TO DO:
Below are some records. Return exactly their lines from the one containing "D103: none -> diode (A ADC, K BUF)" through the one containing "TP102: none -> test point (FWD)", and drop the pictures.

═════ INFORMATION PROVIDED

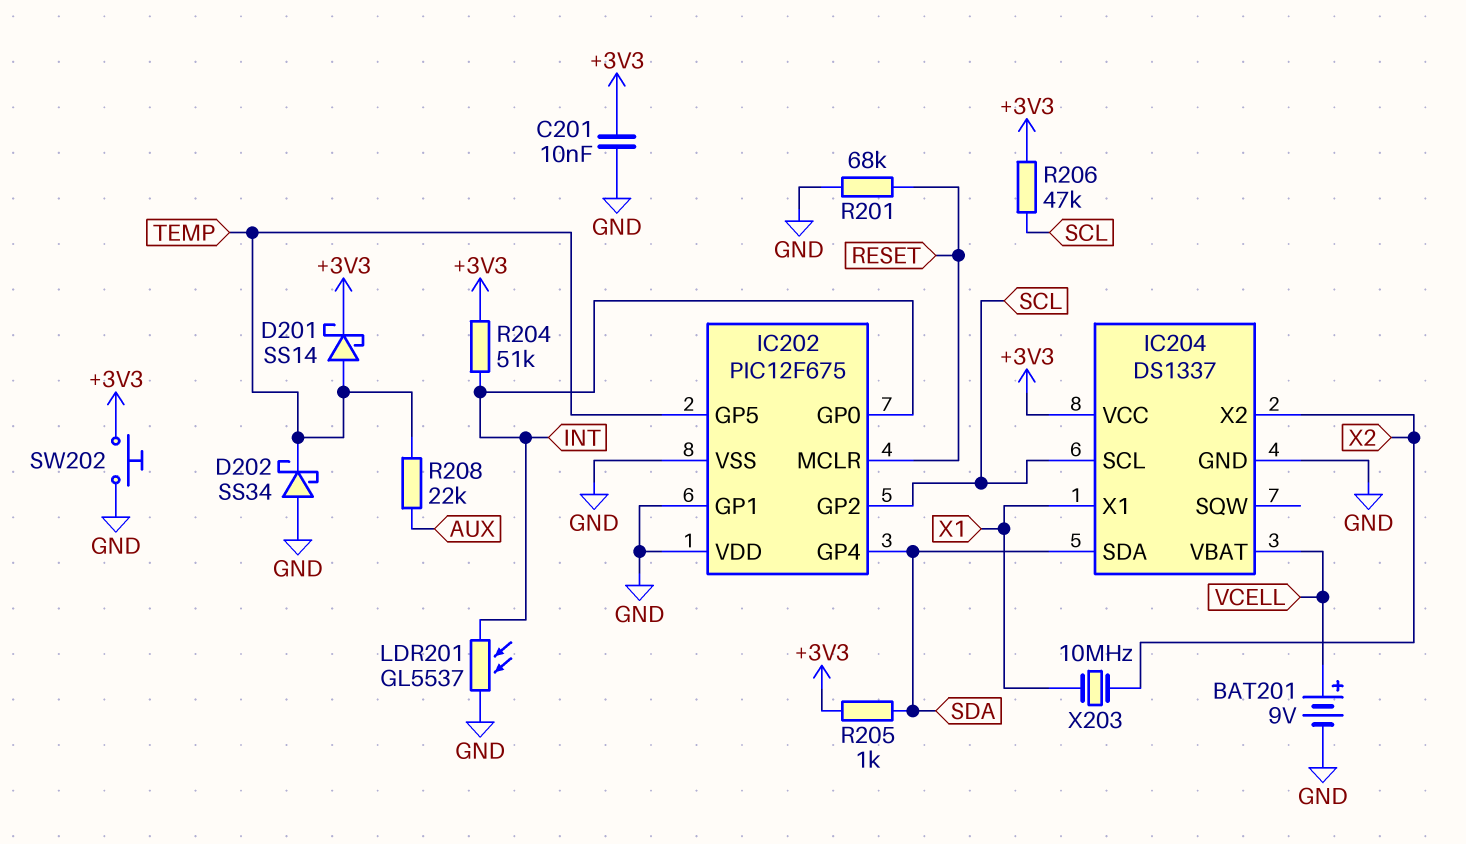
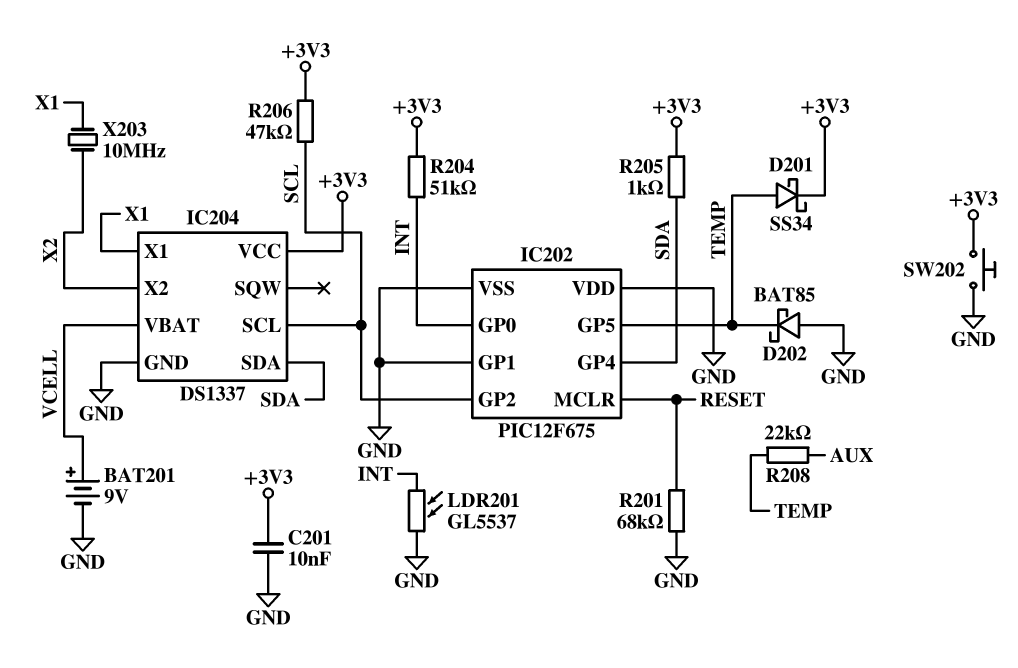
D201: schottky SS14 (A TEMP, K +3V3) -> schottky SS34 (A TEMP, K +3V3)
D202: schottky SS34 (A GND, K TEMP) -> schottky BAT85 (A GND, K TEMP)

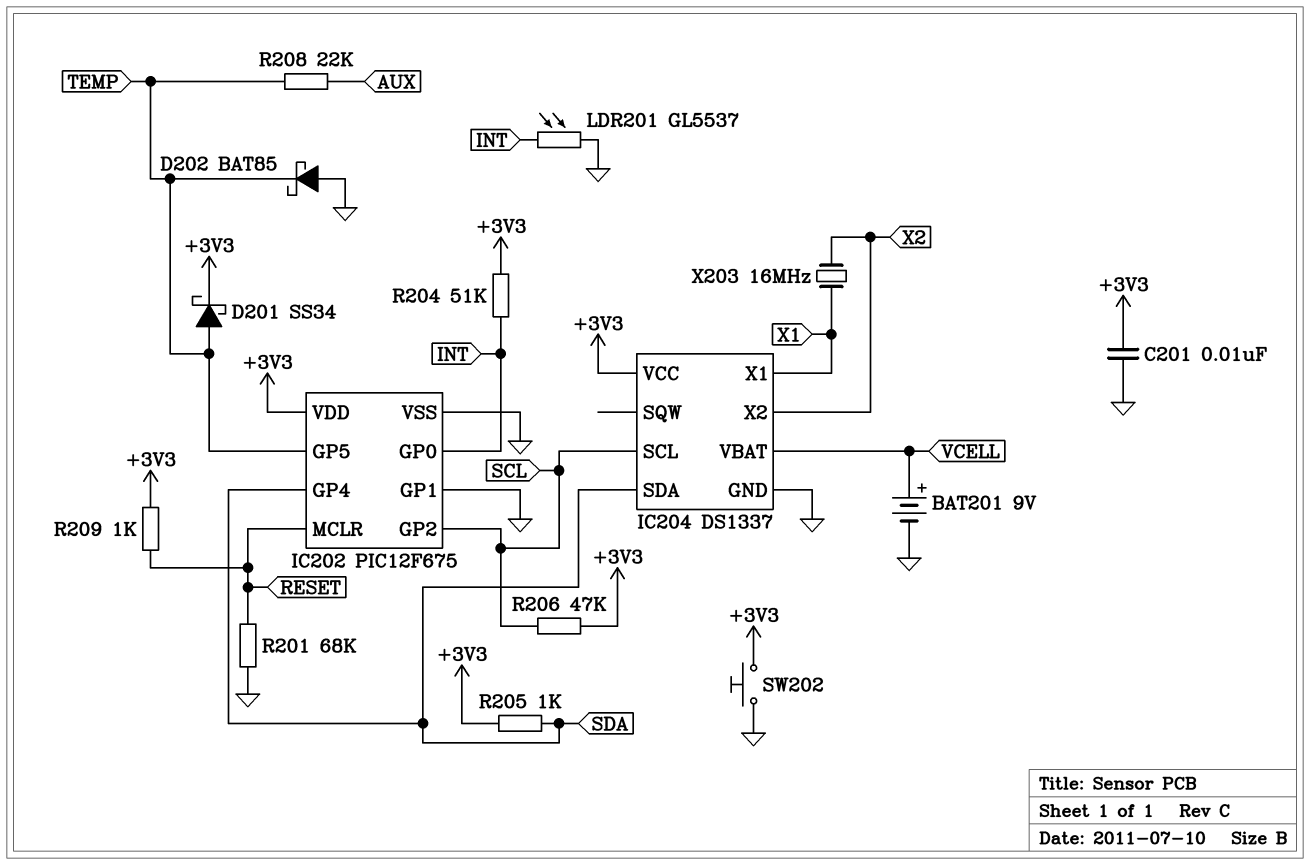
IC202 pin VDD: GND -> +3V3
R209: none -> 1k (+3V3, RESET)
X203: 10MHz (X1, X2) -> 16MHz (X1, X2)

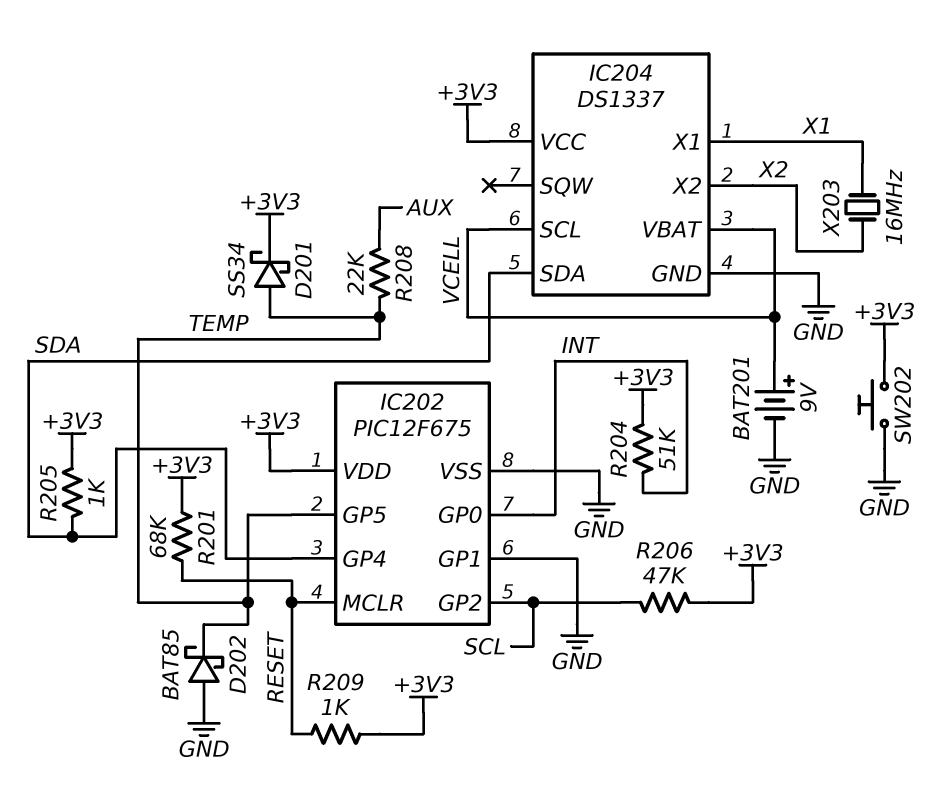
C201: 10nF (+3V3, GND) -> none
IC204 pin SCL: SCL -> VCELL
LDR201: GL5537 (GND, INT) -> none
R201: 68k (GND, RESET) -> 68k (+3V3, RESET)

══════════
═════ INFORMATION PROVIDED

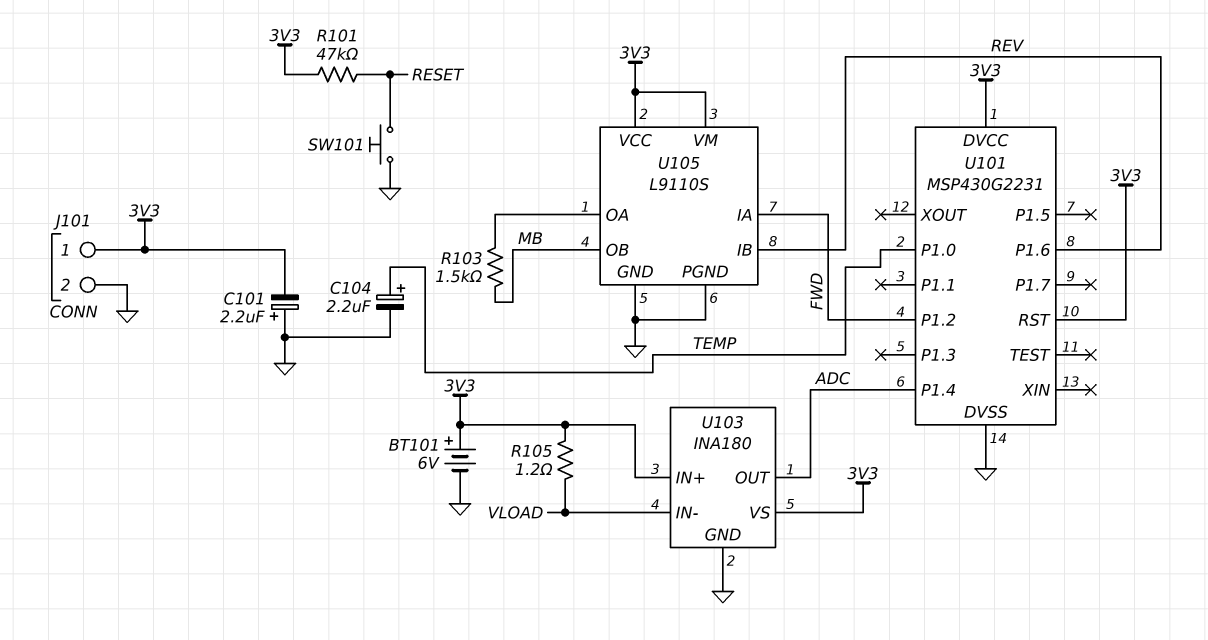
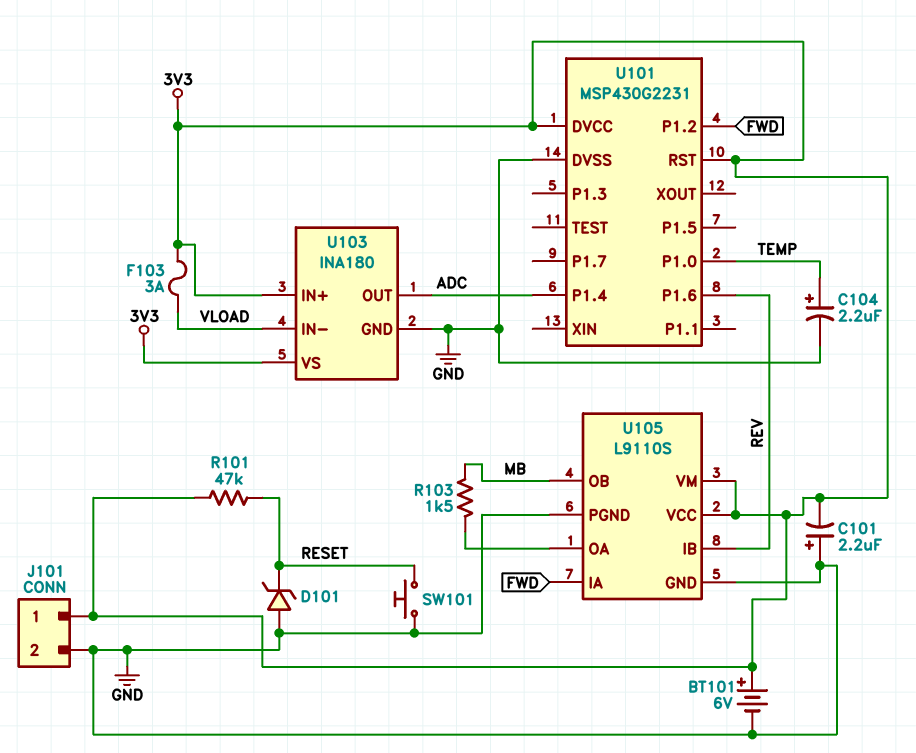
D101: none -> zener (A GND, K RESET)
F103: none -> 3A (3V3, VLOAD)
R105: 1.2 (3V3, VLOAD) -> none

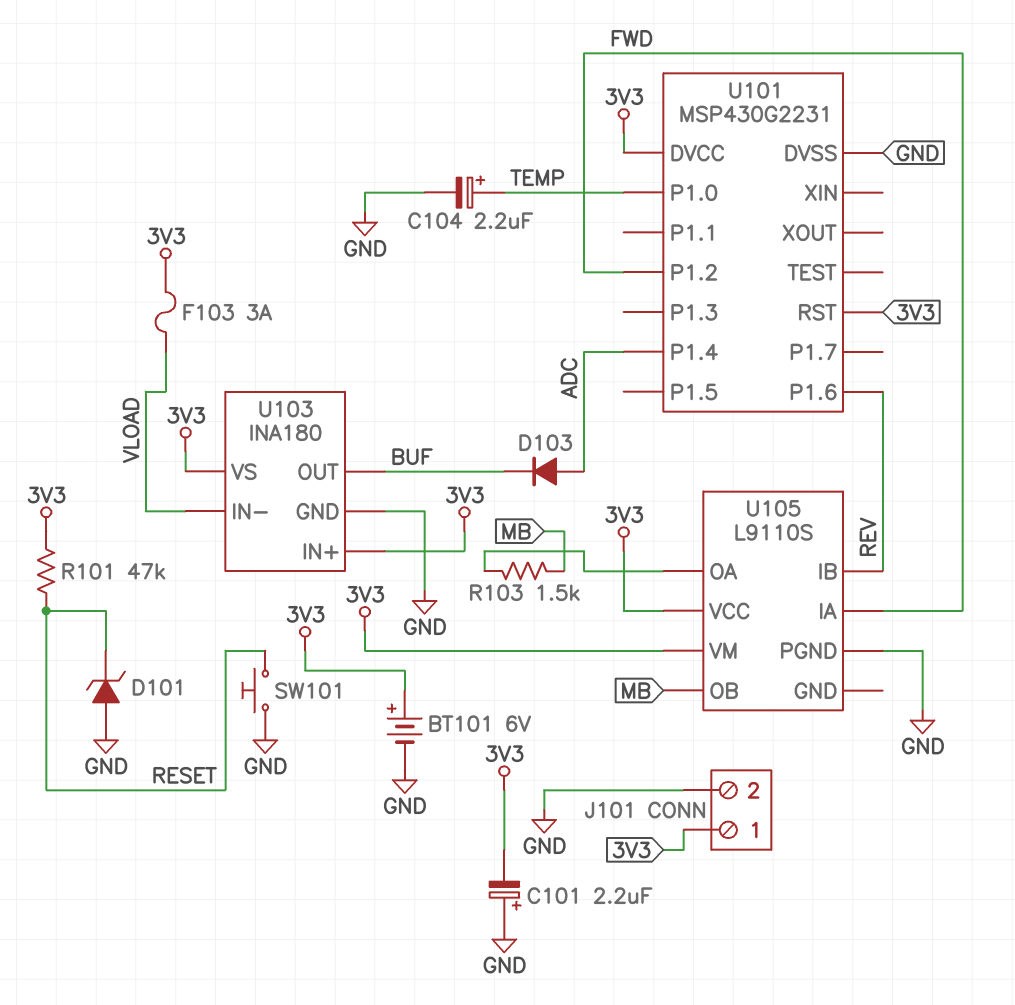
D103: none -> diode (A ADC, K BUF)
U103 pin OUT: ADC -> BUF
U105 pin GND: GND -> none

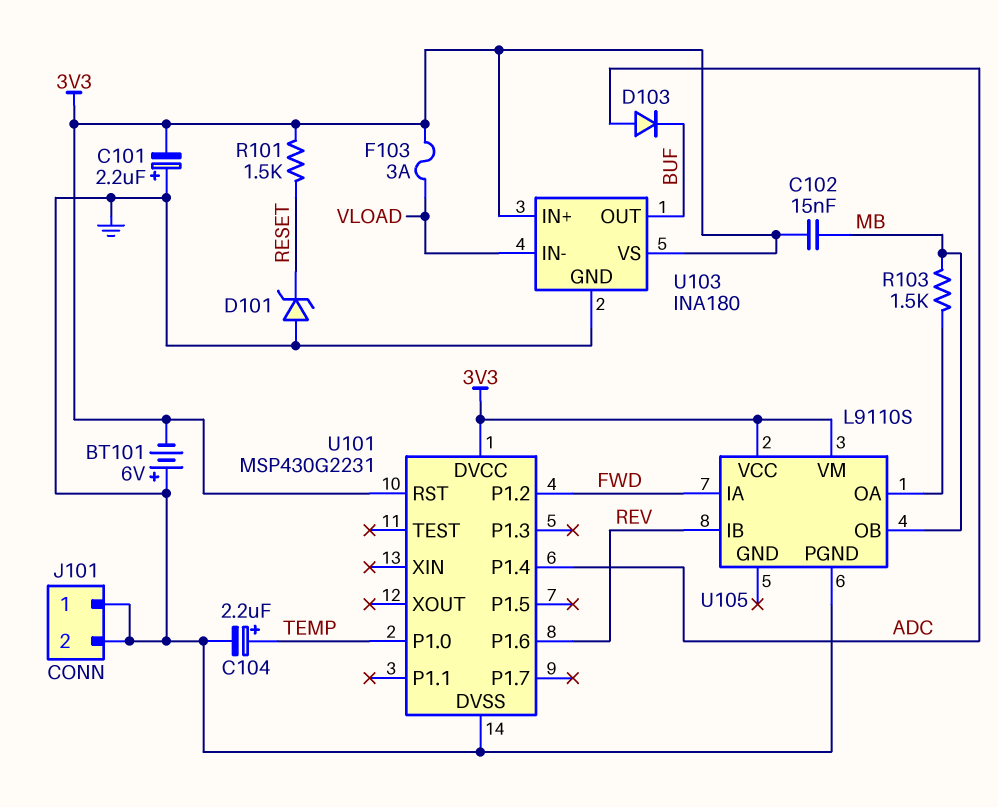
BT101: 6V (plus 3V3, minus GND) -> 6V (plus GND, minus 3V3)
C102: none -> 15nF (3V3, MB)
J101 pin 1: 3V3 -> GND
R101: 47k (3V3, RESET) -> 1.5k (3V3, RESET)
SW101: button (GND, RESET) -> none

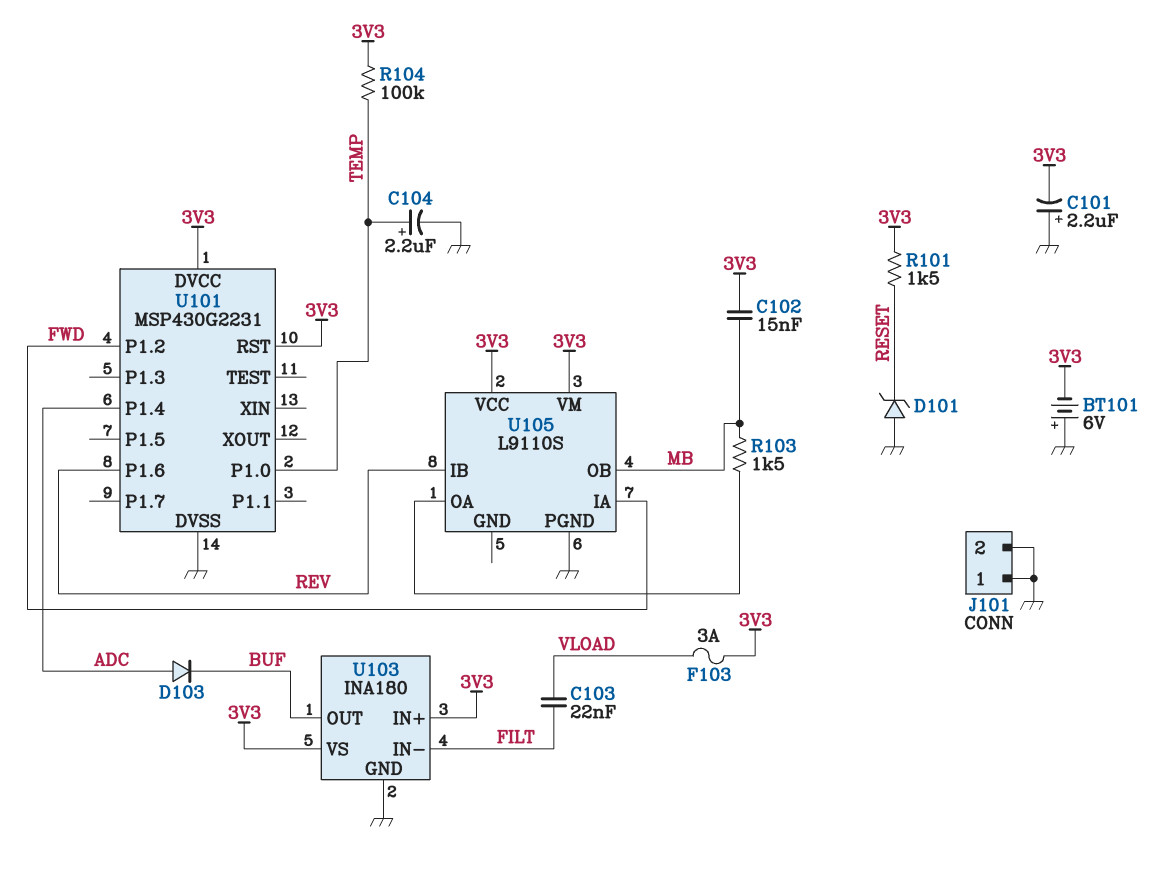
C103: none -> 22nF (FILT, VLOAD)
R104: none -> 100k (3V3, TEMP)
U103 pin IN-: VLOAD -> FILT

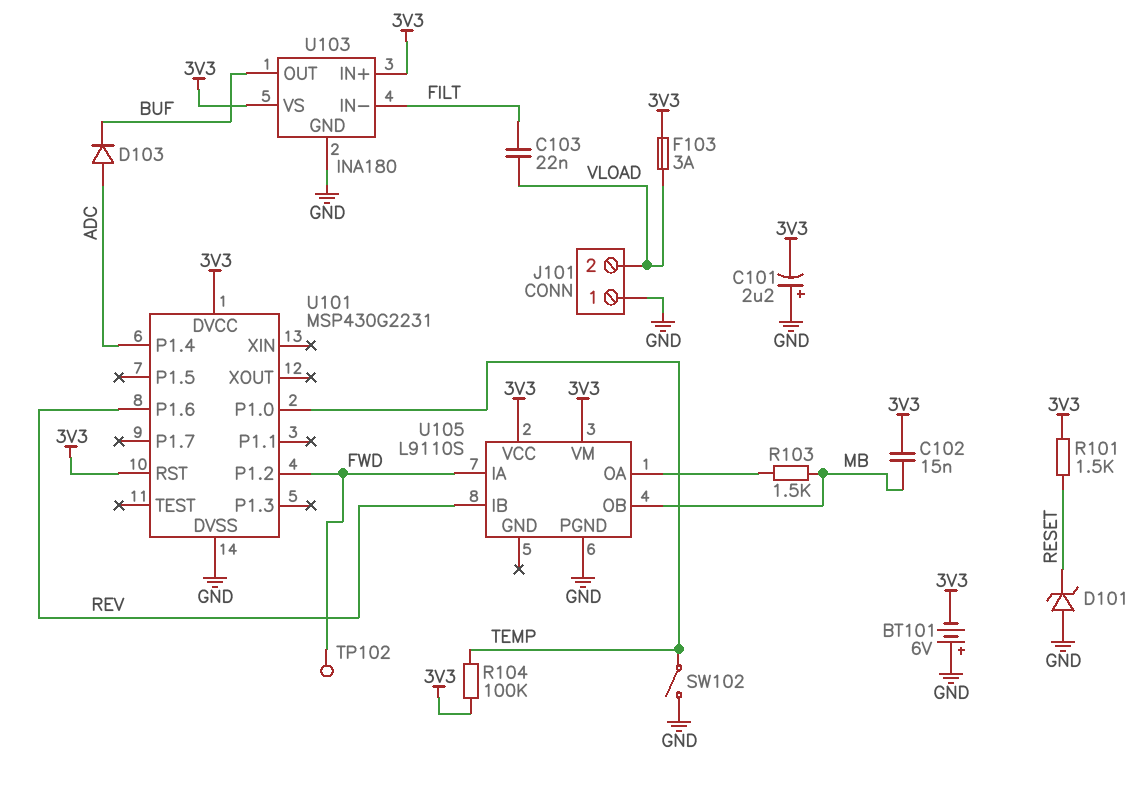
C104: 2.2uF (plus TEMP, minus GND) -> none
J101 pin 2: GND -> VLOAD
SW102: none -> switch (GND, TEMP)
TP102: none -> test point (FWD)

══════════

ANSWER SECTION:
D103: none -> diode (A ADC, K BUF)
U103 pin OUT: ADC -> BUF
U105 pin GND: GND -> none

BT101: 6V (plus 3V3, minus GND) -> 6V (plus GND, minus 3V3)
C102: none -> 15nF (3V3, MB)
J101 pin 1: 3V3 -> GND
R101: 47k (3V3, RESET) -> 1.5k (3V3, RESET)
SW101: button (GND, RESET) -> none

C103: none -> 22nF (FILT, VLOAD)
R104: none -> 100k (3V3, TEMP)
U103 pin IN-: VLOAD -> FILT

C104: 2.2uF (plus TEMP, minus GND) -> none
J101 pin 2: GND -> VLOAD
SW102: none -> switch (GND, TEMP)
TP102: none -> test point (FWD)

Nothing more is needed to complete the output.